**TASK:**
Retype every entry below exactly as it stands.

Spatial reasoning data
____

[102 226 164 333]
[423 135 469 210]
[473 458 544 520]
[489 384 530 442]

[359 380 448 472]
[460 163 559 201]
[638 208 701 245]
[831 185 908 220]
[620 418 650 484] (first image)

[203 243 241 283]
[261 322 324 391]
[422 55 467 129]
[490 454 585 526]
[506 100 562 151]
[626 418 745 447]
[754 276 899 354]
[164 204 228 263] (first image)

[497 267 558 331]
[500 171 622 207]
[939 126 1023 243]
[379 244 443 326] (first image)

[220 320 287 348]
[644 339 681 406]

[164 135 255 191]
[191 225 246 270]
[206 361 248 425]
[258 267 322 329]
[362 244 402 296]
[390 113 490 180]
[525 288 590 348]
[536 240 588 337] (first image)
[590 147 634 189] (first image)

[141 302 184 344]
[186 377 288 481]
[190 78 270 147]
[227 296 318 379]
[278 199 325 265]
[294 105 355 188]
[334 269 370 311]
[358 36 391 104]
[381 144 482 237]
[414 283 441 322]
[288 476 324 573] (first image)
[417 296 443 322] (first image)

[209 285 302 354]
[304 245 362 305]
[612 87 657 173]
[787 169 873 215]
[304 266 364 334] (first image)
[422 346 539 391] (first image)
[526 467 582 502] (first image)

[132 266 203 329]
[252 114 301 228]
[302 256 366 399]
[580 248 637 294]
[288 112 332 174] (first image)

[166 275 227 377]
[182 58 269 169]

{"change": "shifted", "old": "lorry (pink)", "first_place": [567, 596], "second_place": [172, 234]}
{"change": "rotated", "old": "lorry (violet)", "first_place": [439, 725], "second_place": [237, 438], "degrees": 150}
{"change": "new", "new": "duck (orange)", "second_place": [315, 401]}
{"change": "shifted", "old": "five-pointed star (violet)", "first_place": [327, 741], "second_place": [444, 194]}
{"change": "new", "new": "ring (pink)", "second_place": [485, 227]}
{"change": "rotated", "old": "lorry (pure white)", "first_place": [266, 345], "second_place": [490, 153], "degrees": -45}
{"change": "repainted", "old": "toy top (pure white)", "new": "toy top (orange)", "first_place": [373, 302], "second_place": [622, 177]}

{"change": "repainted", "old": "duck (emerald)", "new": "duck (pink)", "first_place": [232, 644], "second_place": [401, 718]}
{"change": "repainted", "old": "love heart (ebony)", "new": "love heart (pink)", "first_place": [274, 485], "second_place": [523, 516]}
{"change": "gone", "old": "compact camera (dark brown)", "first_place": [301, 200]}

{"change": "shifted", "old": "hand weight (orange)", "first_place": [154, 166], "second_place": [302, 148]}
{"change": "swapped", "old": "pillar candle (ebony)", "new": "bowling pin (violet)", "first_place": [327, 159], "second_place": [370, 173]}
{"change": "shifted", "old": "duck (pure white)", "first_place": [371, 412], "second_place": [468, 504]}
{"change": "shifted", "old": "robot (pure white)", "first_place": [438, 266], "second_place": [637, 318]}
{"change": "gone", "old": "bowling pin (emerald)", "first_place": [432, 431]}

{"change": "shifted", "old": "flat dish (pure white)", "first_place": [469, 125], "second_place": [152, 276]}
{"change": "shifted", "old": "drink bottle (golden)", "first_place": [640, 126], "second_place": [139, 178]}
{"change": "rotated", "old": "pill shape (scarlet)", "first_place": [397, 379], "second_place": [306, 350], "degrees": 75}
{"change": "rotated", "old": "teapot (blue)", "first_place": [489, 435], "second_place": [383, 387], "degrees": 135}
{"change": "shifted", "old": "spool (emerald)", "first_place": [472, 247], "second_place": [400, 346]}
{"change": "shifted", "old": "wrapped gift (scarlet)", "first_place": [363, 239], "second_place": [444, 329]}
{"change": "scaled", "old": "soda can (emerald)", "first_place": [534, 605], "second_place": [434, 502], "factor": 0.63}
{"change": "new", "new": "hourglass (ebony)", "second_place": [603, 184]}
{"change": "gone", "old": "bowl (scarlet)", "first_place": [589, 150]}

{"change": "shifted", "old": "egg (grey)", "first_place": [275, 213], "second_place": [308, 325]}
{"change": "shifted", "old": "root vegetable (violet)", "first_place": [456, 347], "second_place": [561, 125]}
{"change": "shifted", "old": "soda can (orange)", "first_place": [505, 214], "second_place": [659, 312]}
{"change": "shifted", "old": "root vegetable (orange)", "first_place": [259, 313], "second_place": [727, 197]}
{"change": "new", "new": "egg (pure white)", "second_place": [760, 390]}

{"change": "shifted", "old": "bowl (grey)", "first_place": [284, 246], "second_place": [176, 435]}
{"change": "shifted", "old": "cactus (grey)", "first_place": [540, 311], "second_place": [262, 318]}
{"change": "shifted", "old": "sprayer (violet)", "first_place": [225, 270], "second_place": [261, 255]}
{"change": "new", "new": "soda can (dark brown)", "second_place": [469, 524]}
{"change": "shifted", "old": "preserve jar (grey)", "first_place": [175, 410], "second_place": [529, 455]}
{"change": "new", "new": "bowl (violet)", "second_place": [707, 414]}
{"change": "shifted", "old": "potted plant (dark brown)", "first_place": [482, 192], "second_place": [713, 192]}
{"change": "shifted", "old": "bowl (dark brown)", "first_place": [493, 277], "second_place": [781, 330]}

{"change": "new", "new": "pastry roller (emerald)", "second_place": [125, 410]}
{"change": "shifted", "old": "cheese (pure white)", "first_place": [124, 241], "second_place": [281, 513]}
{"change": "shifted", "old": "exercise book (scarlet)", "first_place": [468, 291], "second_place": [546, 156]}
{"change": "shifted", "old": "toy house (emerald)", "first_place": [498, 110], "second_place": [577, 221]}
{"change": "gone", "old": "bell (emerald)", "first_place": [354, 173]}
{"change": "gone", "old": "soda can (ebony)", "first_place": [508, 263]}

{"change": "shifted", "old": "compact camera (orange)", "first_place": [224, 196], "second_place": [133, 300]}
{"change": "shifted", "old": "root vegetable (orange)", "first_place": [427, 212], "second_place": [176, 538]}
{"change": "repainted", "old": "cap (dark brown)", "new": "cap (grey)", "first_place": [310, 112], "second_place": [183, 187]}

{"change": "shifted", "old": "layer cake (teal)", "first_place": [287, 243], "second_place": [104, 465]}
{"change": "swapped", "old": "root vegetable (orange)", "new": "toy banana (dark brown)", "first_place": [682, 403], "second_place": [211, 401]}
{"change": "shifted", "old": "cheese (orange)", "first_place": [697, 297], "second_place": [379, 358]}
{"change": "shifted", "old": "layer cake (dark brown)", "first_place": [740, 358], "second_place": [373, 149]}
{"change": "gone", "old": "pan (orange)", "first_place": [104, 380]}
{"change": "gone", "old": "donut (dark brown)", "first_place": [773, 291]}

____

**REPLY TO THE EXERCISE:**
[102 226 164 333]
[423 135 469 210]
[473 458 544 520]
[489 384 530 442]

[359 380 448 472]
[460 163 559 201]
[638 208 701 245]
[831 185 908 220]
[620 418 650 484] (first image)

[203 243 241 283]
[261 322 324 391]
[422 55 467 129]
[490 454 585 526]
[506 100 562 151]
[626 418 745 447]
[754 276 899 354]
[164 204 228 263] (first image)

[497 267 558 331]
[500 171 622 207]
[939 126 1023 243]
[379 244 443 326] (first image)

[220 320 287 348]
[644 339 681 406]

[164 135 255 191]
[191 225 246 270]
[206 361 248 425]
[258 267 322 329]
[362 244 402 296]
[390 113 490 180]
[525 288 590 348]
[536 240 588 337] (first image)
[590 147 634 189] (first image)

[141 302 184 344]
[186 377 288 481]
[190 78 270 147]
[227 296 318 379]
[278 199 325 265]
[294 105 355 188]
[334 269 370 311]
[358 36 391 104]
[381 144 482 237]
[414 283 441 322]
[288 476 324 573] (first image)
[417 296 443 322] (first image)

[209 285 302 354]
[304 245 362 305]
[612 87 657 173]
[787 169 873 215]
[304 266 364 334] (first image)
[422 346 539 391] (first image)
[526 467 582 502] (first image)

[132 266 203 329]
[252 114 301 228]
[302 256 366 399]
[580 248 637 294]
[288 112 332 174] (first image)

[166 275 227 377]
[182 58 269 169]

{"change": "shifted", "old": "lorry (pink)", "first_place": [567, 596], "second_place": [172, 234]}
{"change": "rotated", "old": "lorry (violet)", "first_place": [439, 725], "second_place": [237, 438], "degrees": 150}
{"change": "new", "new": "duck (orange)", "second_place": [315, 401]}
{"change": "shifted", "old": "five-pointed star (violet)", "first_place": [327, 741], "second_place": [444, 194]}
{"change": "new", "new": "ring (pink)", "second_place": [485, 227]}
{"change": "rotated", "old": "lorry (pure white)", "first_place": [266, 345], "second_place": [490, 153], "degrees": -45}
{"change": "repainted", "old": "toy top (pure white)", "new": "toy top (orange)", "first_place": [373, 302], "second_place": [622, 177]}

{"change": "repainted", "old": "duck (emerald)", "new": "duck (pink)", "first_place": [232, 644], "second_place": [401, 718]}
{"change": "repainted", "old": "love heart (ebony)", "new": "love heart (pink)", "first_place": [274, 485], "second_place": [523, 516]}
{"change": "gone", "old": "compact camera (dark brown)", "first_place": [301, 200]}

{"change": "shifted", "old": "hand weight (orange)", "first_place": [154, 166], "second_place": [302, 148]}
{"change": "swapped", "old": "pillar candle (ebony)", "new": "bowling pin (violet)", "first_place": [327, 159], "second_place": [370, 173]}
{"change": "shifted", "old": "duck (pure white)", "first_place": [371, 412], "second_place": [468, 504]}
{"change": "shifted", "old": "robot (pure white)", "first_place": [438, 266], "second_place": [637, 318]}
{"change": "gone", "old": "bowling pin (emerald)", "first_place": [432, 431]}

{"change": "shifted", "old": "flat dish (pure white)", "first_place": [469, 125], "second_place": [152, 276]}
{"change": "shifted", "old": "drink bottle (golden)", "first_place": [640, 126], "second_place": [139, 178]}
{"change": "rotated", "old": "pill shape (scarlet)", "first_place": [397, 379], "second_place": [306, 350], "degrees": 75}
{"change": "rotated", "old": "teapot (blue)", "first_place": [489, 435], "second_place": [383, 387], "degrees": 135}
{"change": "shifted", "old": "spool (emerald)", "first_place": [472, 247], "second_place": [400, 346]}
{"change": "shifted", "old": "wrapped gift (scarlet)", "first_place": [363, 239], "second_place": [444, 329]}
{"change": "scaled", "old": "soda can (emerald)", "first_place": [534, 605], "second_place": [434, 502], "factor": 0.63}
{"change": "new", "new": "hourglass (ebony)", "second_place": [603, 184]}
{"change": "gone", "old": "bowl (scarlet)", "first_place": [589, 150]}

{"change": "shifted", "old": "egg (grey)", "first_place": [275, 213], "second_place": [308, 325]}
{"change": "shifted", "old": "root vegetable (violet)", "first_place": [456, 347], "second_place": [561, 125]}
{"change": "shifted", "old": "soda can (orange)", "first_place": [505, 214], "second_place": [659, 312]}
{"change": "shifted", "old": "root vegetable (orange)", "first_place": [259, 313], "second_place": [727, 197]}
{"change": "new", "new": "egg (pure white)", "second_place": [760, 390]}

{"change": "shifted", "old": "bowl (grey)", "first_place": [284, 246], "second_place": [176, 435]}
{"change": "shifted", "old": "cactus (grey)", "first_place": [540, 311], "second_place": [262, 318]}
{"change": "shifted", "old": "sprayer (violet)", "first_place": [225, 270], "second_place": [261, 255]}
{"change": "new", "new": "soda can (dark brown)", "second_place": [469, 524]}
{"change": "shifted", "old": "preserve jar (grey)", "first_place": [175, 410], "second_place": [529, 455]}
{"change": "new", "new": "bowl (violet)", "second_place": [707, 414]}
{"change": "shifted", "old": "potted plant (dark brown)", "first_place": [482, 192], "second_place": [713, 192]}
{"change": "shifted", "old": "bowl (dark brown)", "first_place": [493, 277], "second_place": [781, 330]}

{"change": "new", "new": "pastry roller (emerald)", "second_place": [125, 410]}
{"change": "shifted", "old": "cheese (pure white)", "first_place": [124, 241], "second_place": [281, 513]}
{"change": "shifted", "old": "exercise book (scarlet)", "first_place": [468, 291], "second_place": [546, 156]}
{"change": "shifted", "old": "toy house (emerald)", "first_place": [498, 110], "second_place": [577, 221]}
{"change": "gone", "old": "bell (emerald)", "first_place": [354, 173]}
{"change": "gone", "old": "soda can (ebony)", "first_place": [508, 263]}

{"change": "shifted", "old": "compact camera (orange)", "first_place": [224, 196], "second_place": [133, 300]}
{"change": "shifted", "old": "root vegetable (orange)", "first_place": [427, 212], "second_place": [176, 538]}
{"change": "repainted", "old": "cap (dark brown)", "new": "cap (grey)", "first_place": [310, 112], "second_place": [183, 187]}

{"change": "shifted", "old": "layer cake (teal)", "first_place": [287, 243], "second_place": [104, 465]}
{"change": "swapped", "old": "root vegetable (orange)", "new": "toy banana (dark brown)", "first_place": [682, 403], "second_place": [211, 401]}
{"change": "shifted", "old": "cheese (orange)", "first_place": [697, 297], "second_place": [379, 358]}
{"change": "shifted", "old": "layer cake (dark brown)", "first_place": [740, 358], "second_place": [373, 149]}
{"change": "gone", "old": "pan (orange)", "first_place": [104, 380]}
{"change": "gone", "old": "donut (dark brown)", "first_place": [773, 291]}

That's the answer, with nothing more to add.